• TASK INSTRUCTIONS:
How many separate lines of the data contain "spun"? Give the count and nothing else.

* * * *

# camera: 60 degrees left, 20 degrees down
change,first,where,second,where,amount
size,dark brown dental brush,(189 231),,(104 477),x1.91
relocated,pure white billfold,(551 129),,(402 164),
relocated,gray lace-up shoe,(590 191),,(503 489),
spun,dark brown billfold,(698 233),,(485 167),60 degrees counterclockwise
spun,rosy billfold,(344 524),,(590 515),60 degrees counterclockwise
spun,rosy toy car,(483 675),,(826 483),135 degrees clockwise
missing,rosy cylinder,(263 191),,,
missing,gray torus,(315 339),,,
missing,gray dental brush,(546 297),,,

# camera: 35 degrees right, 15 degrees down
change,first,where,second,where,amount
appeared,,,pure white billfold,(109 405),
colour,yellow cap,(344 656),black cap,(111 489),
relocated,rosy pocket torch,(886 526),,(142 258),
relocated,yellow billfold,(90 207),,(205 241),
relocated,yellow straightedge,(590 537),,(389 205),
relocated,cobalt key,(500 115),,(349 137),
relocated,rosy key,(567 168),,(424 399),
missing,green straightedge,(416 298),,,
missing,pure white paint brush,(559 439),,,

* * * *

• TASK RESULT:
3